Exercise details. Transcribe all the entries word for word, skipping the pictures.

Input material.
-----

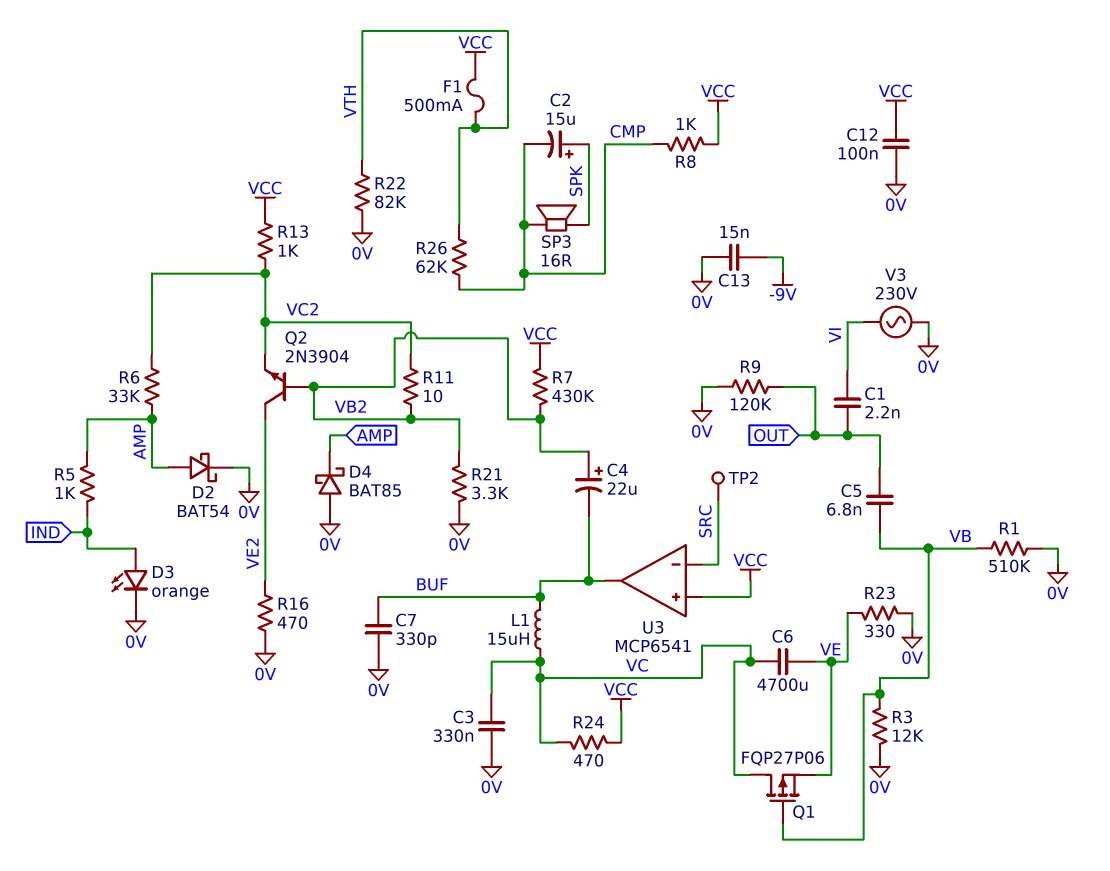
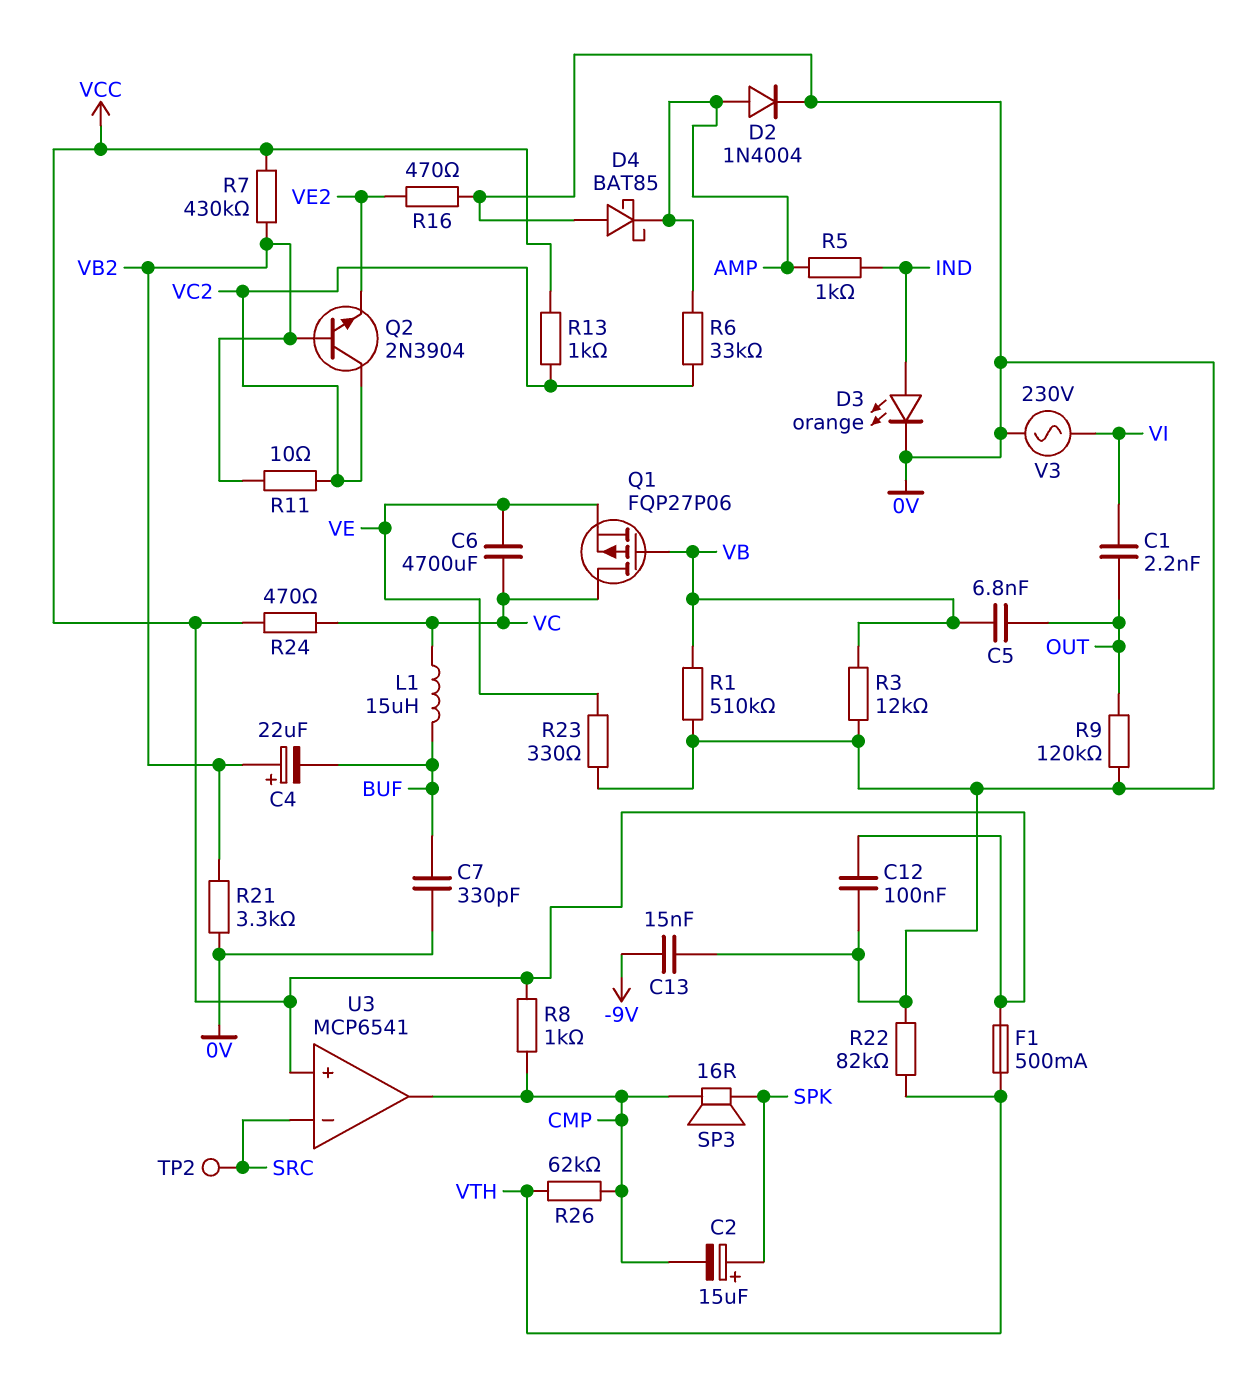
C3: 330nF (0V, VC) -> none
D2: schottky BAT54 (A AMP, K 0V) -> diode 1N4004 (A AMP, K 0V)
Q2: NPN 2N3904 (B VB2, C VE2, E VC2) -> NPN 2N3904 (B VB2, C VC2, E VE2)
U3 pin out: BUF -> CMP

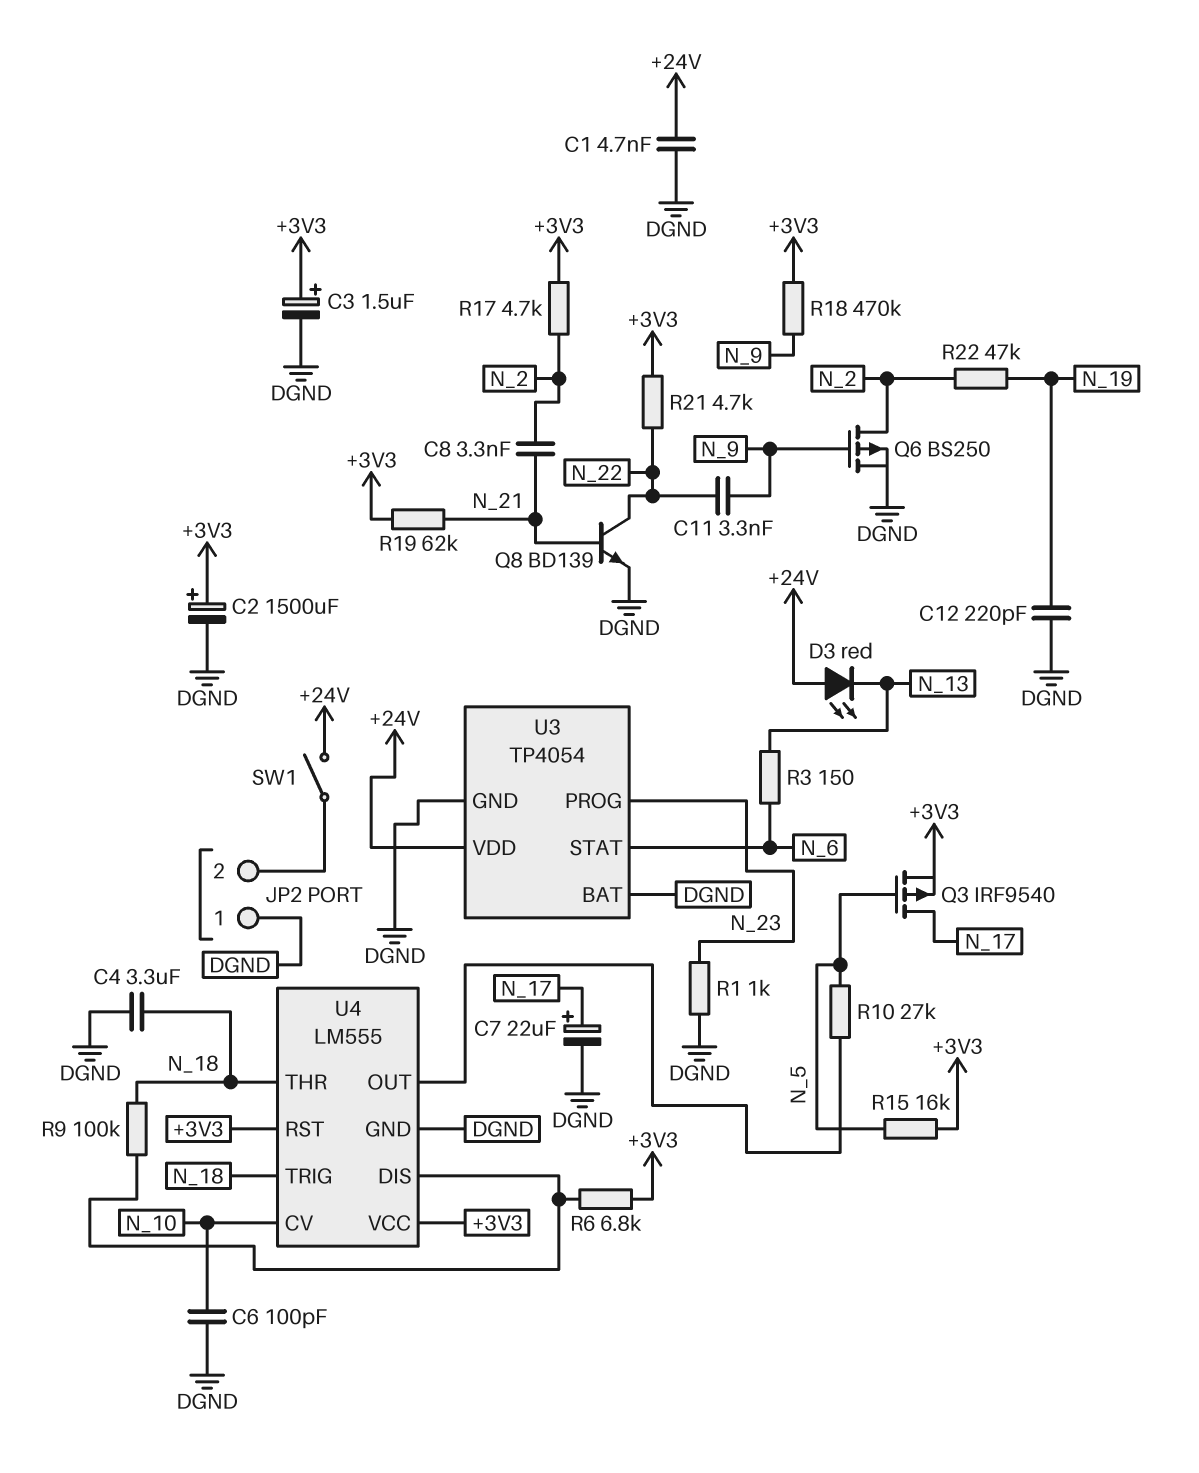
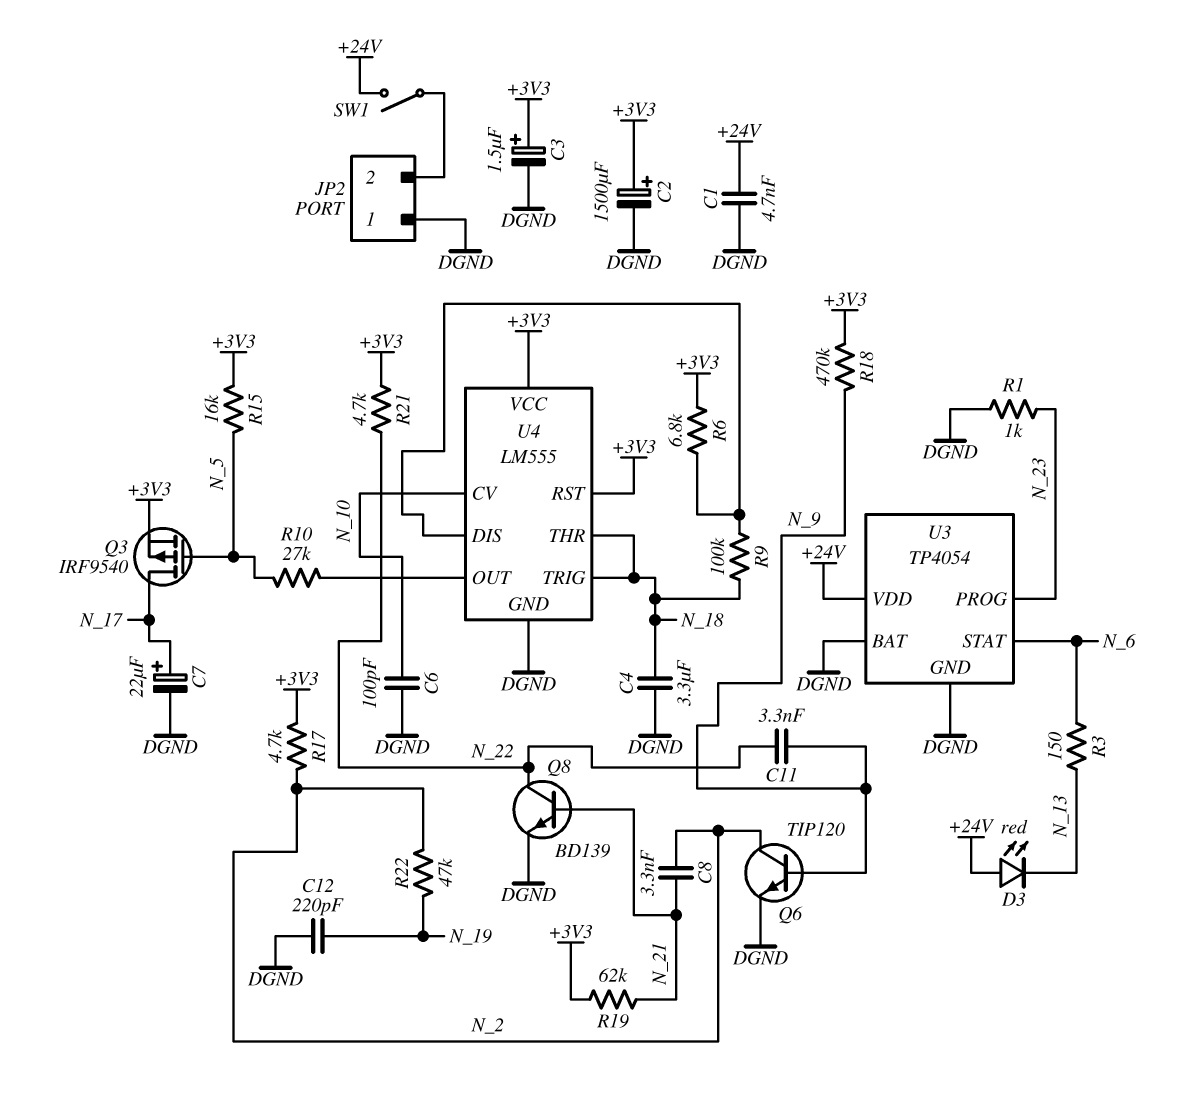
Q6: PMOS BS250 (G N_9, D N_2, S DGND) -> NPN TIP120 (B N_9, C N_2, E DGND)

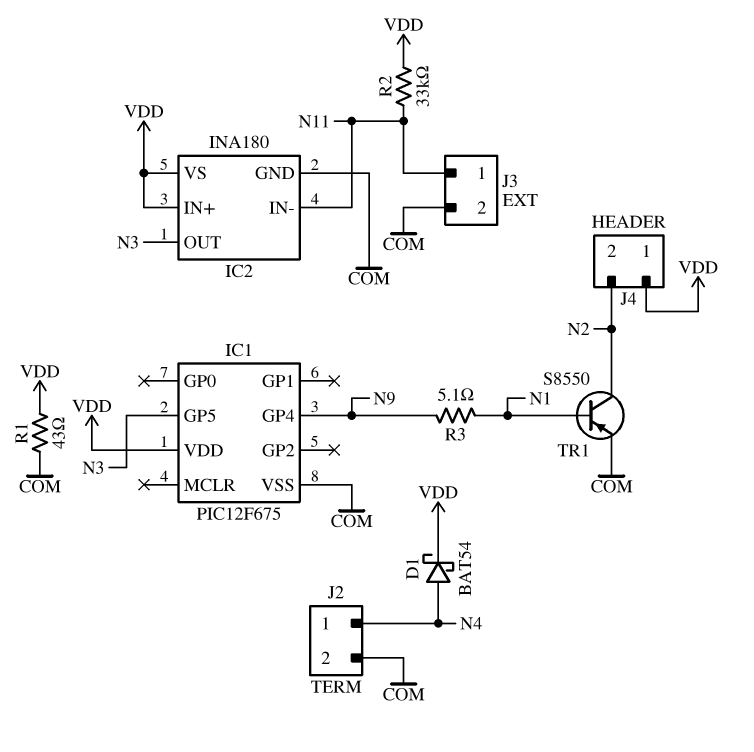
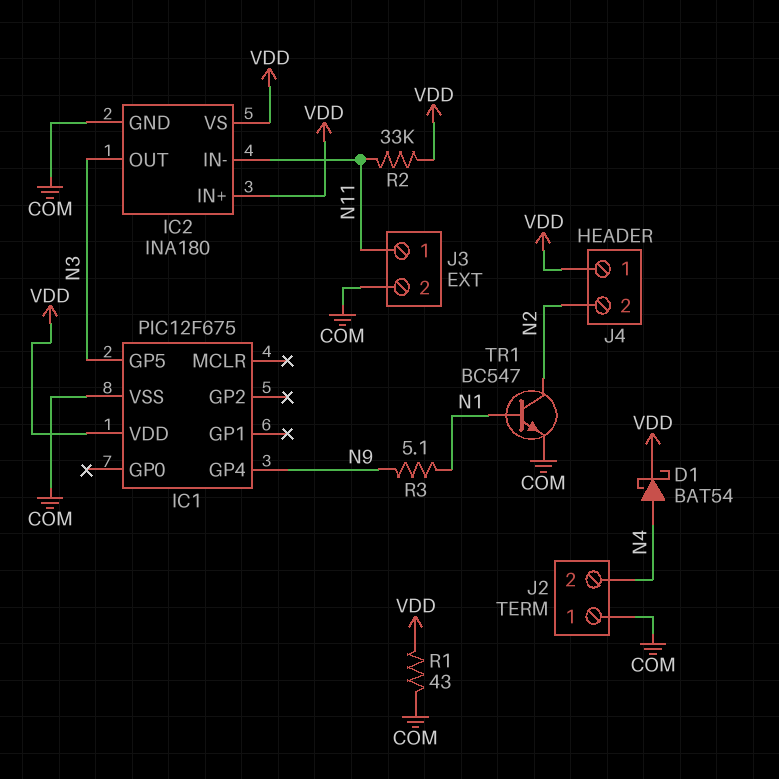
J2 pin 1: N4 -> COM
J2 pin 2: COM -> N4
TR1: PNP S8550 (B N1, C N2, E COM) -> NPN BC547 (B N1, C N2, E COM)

-----

The completed task.
C3: 330nF (0V, VC) -> none
D2: schottky BAT54 (A AMP, K 0V) -> diode 1N4004 (A AMP, K 0V)
Q2: NPN 2N3904 (B VB2, C VE2, E VC2) -> NPN 2N3904 (B VB2, C VC2, E VE2)
U3 pin out: BUF -> CMP

Q6: PMOS BS250 (G N_9, D N_2, S DGND) -> NPN TIP120 (B N_9, C N_2, E DGND)

J2 pin 1: N4 -> COM
J2 pin 2: COM -> N4
TR1: PNP S8550 (B N1, C N2, E COM) -> NPN BC547 (B N1, C N2, E COM)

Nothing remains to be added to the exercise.